=== Material supplied ===
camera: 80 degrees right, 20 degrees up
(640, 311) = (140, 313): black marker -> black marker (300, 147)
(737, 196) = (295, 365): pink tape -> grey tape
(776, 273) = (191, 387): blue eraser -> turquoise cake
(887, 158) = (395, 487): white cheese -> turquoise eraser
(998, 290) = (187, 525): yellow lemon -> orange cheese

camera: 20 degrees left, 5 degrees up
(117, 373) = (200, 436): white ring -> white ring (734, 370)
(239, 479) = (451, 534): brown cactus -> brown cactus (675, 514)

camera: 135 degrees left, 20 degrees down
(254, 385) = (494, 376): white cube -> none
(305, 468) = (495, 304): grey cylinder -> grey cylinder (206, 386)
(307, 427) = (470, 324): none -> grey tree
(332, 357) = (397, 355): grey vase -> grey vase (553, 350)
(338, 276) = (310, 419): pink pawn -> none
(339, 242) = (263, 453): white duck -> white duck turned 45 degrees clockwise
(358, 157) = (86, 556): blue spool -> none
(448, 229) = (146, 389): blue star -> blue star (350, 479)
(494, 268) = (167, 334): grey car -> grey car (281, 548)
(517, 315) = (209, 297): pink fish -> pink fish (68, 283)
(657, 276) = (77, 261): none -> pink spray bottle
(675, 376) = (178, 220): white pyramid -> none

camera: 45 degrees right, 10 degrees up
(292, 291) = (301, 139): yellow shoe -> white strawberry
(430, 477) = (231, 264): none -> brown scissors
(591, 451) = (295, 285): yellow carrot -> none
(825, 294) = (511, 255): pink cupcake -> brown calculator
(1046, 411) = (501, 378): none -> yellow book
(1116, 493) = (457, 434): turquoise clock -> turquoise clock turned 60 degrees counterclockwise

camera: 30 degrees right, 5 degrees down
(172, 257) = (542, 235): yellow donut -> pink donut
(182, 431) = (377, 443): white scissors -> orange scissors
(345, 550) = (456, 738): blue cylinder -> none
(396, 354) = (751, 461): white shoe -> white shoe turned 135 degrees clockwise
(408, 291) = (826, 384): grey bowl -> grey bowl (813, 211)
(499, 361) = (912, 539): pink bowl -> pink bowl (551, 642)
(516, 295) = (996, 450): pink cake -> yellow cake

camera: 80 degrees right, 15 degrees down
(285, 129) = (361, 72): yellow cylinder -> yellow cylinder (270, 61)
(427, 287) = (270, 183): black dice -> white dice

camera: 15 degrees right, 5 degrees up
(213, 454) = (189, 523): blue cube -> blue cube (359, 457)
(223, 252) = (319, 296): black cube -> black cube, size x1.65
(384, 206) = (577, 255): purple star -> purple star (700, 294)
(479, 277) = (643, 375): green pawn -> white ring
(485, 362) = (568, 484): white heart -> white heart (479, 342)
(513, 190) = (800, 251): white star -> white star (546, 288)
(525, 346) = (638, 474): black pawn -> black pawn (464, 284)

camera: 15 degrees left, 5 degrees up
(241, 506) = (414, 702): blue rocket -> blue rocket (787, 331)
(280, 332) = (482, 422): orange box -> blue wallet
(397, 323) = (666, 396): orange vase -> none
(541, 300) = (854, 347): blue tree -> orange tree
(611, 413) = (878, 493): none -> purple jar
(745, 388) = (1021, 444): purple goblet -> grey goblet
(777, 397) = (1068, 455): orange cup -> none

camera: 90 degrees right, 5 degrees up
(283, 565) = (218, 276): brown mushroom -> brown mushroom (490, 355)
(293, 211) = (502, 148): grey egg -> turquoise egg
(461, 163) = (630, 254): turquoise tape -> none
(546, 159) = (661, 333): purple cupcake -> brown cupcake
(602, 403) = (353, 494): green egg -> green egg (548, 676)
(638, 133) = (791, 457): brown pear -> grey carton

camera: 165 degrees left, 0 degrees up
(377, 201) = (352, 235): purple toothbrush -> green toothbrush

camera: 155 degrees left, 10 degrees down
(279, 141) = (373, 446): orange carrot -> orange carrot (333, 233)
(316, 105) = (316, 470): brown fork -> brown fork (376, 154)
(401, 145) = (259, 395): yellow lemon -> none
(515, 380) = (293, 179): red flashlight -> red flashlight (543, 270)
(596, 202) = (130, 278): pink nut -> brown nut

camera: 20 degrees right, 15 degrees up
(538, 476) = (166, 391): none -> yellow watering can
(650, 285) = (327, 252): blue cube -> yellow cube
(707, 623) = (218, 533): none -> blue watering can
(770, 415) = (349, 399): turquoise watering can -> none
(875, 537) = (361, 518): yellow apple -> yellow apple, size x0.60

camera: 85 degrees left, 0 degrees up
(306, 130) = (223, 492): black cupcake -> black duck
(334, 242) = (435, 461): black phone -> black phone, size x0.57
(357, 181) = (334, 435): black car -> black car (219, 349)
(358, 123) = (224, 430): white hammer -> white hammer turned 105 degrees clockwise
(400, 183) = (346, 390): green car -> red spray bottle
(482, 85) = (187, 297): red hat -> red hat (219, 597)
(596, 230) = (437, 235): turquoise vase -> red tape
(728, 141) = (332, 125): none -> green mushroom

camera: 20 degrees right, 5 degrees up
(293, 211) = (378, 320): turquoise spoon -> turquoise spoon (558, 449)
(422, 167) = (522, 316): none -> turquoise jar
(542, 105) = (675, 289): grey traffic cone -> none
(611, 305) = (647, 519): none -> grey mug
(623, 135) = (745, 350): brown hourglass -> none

=== What to produce ===
Repeat the material exactly. Every line should match.

=== Result for this task ===
camera: 80 degrees right, 20 degrees up
(640, 311) = (140, 313): black marker -> black marker (300, 147)
(737, 196) = (295, 365): pink tape -> grey tape
(776, 273) = (191, 387): blue eraser -> turquoise cake
(887, 158) = (395, 487): white cheese -> turquoise eraser
(998, 290) = (187, 525): yellow lemon -> orange cheese

camera: 20 degrees left, 5 degrees up
(117, 373) = (200, 436): white ring -> white ring (734, 370)
(239, 479) = (451, 534): brown cactus -> brown cactus (675, 514)

camera: 135 degrees left, 20 degrees down
(254, 385) = (494, 376): white cube -> none
(305, 468) = (495, 304): grey cylinder -> grey cylinder (206, 386)
(307, 427) = (470, 324): none -> grey tree
(332, 357) = (397, 355): grey vase -> grey vase (553, 350)
(338, 276) = (310, 419): pink pawn -> none
(339, 242) = (263, 453): white duck -> white duck turned 45 degrees clockwise
(358, 157) = (86, 556): blue spool -> none
(448, 229) = (146, 389): blue star -> blue star (350, 479)
(494, 268) = (167, 334): grey car -> grey car (281, 548)
(517, 315) = (209, 297): pink fish -> pink fish (68, 283)
(657, 276) = (77, 261): none -> pink spray bottle
(675, 376) = (178, 220): white pyramid -> none

camera: 45 degrees right, 10 degrees up
(292, 291) = (301, 139): yellow shoe -> white strawberry
(430, 477) = (231, 264): none -> brown scissors
(591, 451) = (295, 285): yellow carrot -> none
(825, 294) = (511, 255): pink cupcake -> brown calculator
(1046, 411) = (501, 378): none -> yellow book
(1116, 493) = (457, 434): turquoise clock -> turquoise clock turned 60 degrees counterclockwise

camera: 30 degrees right, 5 degrees down
(172, 257) = (542, 235): yellow donut -> pink donut
(182, 431) = (377, 443): white scissors -> orange scissors
(345, 550) = (456, 738): blue cylinder -> none
(396, 354) = (751, 461): white shoe -> white shoe turned 135 degrees clockwise
(408, 291) = (826, 384): grey bowl -> grey bowl (813, 211)
(499, 361) = (912, 539): pink bowl -> pink bowl (551, 642)
(516, 295) = (996, 450): pink cake -> yellow cake

camera: 80 degrees right, 15 degrees down
(285, 129) = (361, 72): yellow cylinder -> yellow cylinder (270, 61)
(427, 287) = (270, 183): black dice -> white dice

camera: 15 degrees right, 5 degrees up
(213, 454) = (189, 523): blue cube -> blue cube (359, 457)
(223, 252) = (319, 296): black cube -> black cube, size x1.65
(384, 206) = (577, 255): purple star -> purple star (700, 294)
(479, 277) = (643, 375): green pawn -> white ring
(485, 362) = (568, 484): white heart -> white heart (479, 342)
(513, 190) = (800, 251): white star -> white star (546, 288)
(525, 346) = (638, 474): black pawn -> black pawn (464, 284)

camera: 15 degrees left, 5 degrees up
(241, 506) = (414, 702): blue rocket -> blue rocket (787, 331)
(280, 332) = (482, 422): orange box -> blue wallet
(397, 323) = (666, 396): orange vase -> none
(541, 300) = (854, 347): blue tree -> orange tree
(611, 413) = (878, 493): none -> purple jar
(745, 388) = (1021, 444): purple goblet -> grey goblet
(777, 397) = (1068, 455): orange cup -> none

camera: 90 degrees right, 5 degrees up
(283, 565) = (218, 276): brown mushroom -> brown mushroom (490, 355)
(293, 211) = (502, 148): grey egg -> turquoise egg
(461, 163) = (630, 254): turquoise tape -> none
(546, 159) = (661, 333): purple cupcake -> brown cupcake
(602, 403) = (353, 494): green egg -> green egg (548, 676)
(638, 133) = (791, 457): brown pear -> grey carton

camera: 165 degrees left, 0 degrees up
(377, 201) = (352, 235): purple toothbrush -> green toothbrush

camera: 155 degrees left, 10 degrees down
(279, 141) = (373, 446): orange carrot -> orange carrot (333, 233)
(316, 105) = (316, 470): brown fork -> brown fork (376, 154)
(401, 145) = (259, 395): yellow lemon -> none
(515, 380) = (293, 179): red flashlight -> red flashlight (543, 270)
(596, 202) = (130, 278): pink nut -> brown nut

camera: 20 degrees right, 15 degrees up
(538, 476) = (166, 391): none -> yellow watering can
(650, 285) = (327, 252): blue cube -> yellow cube
(707, 623) = (218, 533): none -> blue watering can
(770, 415) = (349, 399): turquoise watering can -> none
(875, 537) = (361, 518): yellow apple -> yellow apple, size x0.60

camera: 85 degrees left, 0 degrees up
(306, 130) = (223, 492): black cupcake -> black duck
(334, 242) = (435, 461): black phone -> black phone, size x0.57
(357, 181) = (334, 435): black car -> black car (219, 349)
(358, 123) = (224, 430): white hammer -> white hammer turned 105 degrees clockwise
(400, 183) = (346, 390): green car -> red spray bottle
(482, 85) = (187, 297): red hat -> red hat (219, 597)
(596, 230) = (437, 235): turquoise vase -> red tape
(728, 141) = (332, 125): none -> green mushroom

camera: 20 degrees right, 5 degrees up
(293, 211) = (378, 320): turquoise spoon -> turquoise spoon (558, 449)
(422, 167) = (522, 316): none -> turquoise jar
(542, 105) = (675, 289): grey traffic cone -> none
(611, 305) = (647, 519): none -> grey mug
(623, 135) = (745, 350): brown hourglass -> none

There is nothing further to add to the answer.